Brief. Retype the records below exactly as given, but only from the first line through the line with "What was the RoyalPurpleSpaceship", and without the pictures.
* * * * * * * * *
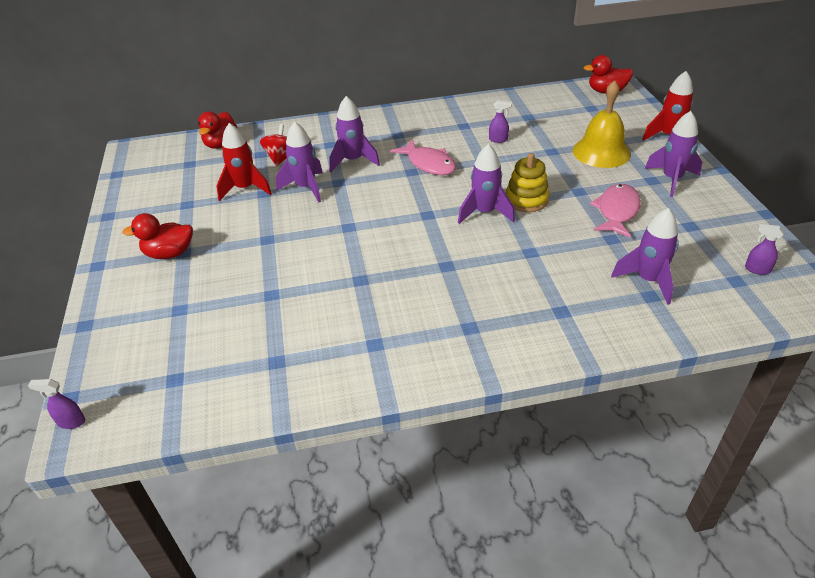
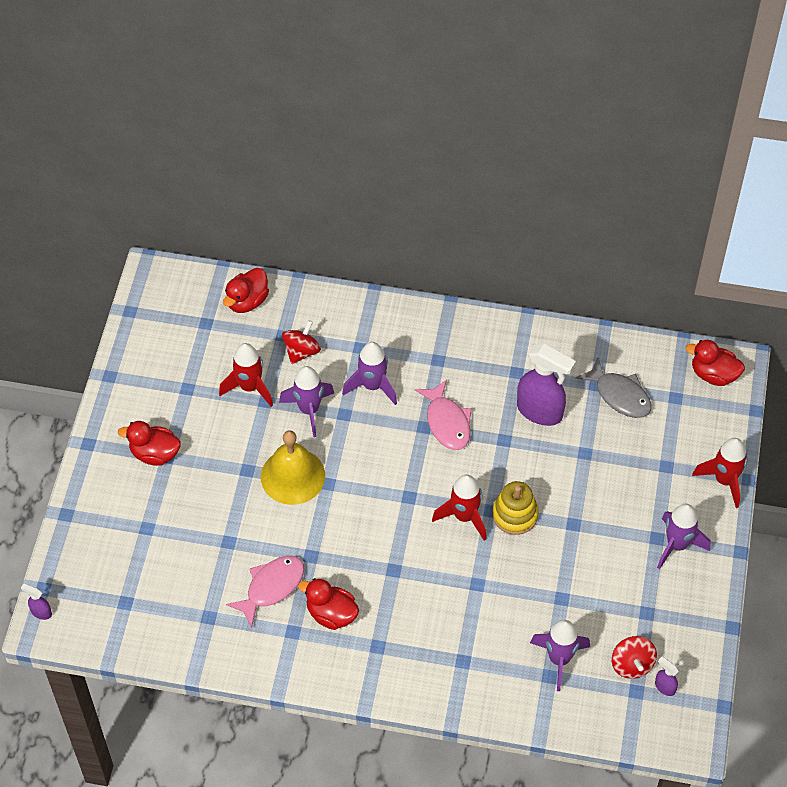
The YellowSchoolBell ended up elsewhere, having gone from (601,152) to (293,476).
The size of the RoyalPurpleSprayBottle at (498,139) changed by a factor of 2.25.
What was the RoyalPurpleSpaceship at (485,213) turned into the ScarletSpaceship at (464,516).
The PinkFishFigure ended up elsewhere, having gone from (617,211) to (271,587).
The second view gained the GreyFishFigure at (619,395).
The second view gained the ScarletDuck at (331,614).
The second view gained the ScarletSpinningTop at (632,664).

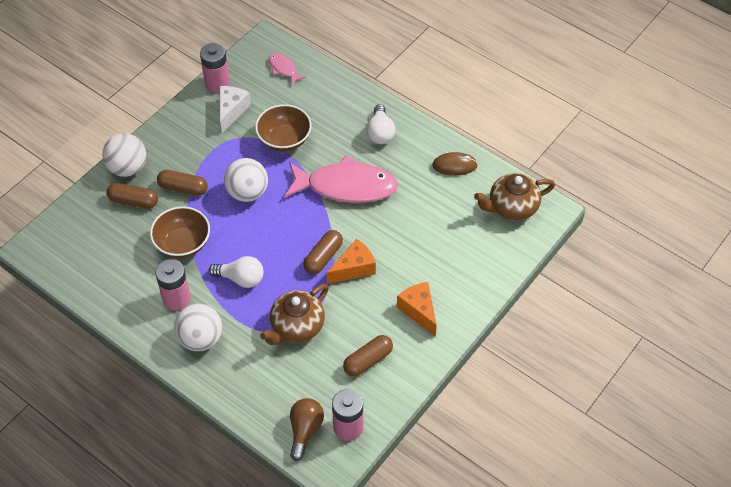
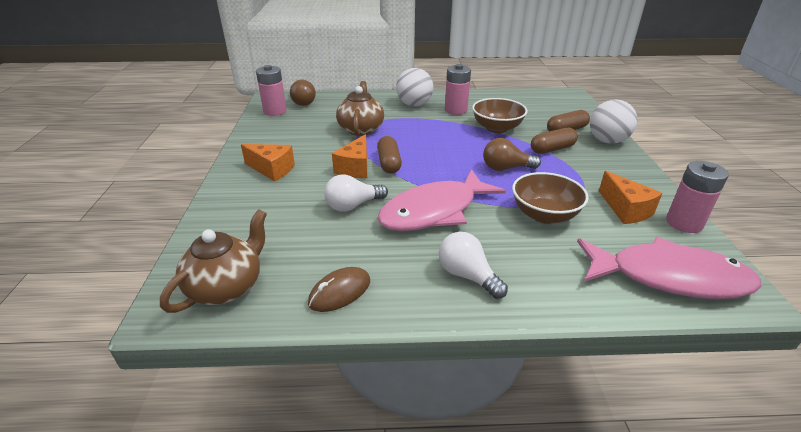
The size of the PinkFishFigure at (283,69) changed by a factor of 2.22.
What was the PureWhiteCheese at (231,111) turned into the OrangeColouredCheese at (625,209).
Where the PureWhiteSphere stood at (247,192), the BrownBulb came to stand at (506,168).
The PureWhiteBulb ended up elsewhere, having gone from (241,278) to (353,205).
The second view lost the BrownPillShape at (368,360).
* * * * * * * * *
Task response.
The YellowSchoolBell ended up elsewhere, having gone from (601,152) to (293,476).
The size of the RoyalPurpleSprayBottle at (498,139) changed by a factor of 2.25.
What was the RoyalPurpleSpaceship at (485,213) turned into the ScarletSpaceship at (464,516).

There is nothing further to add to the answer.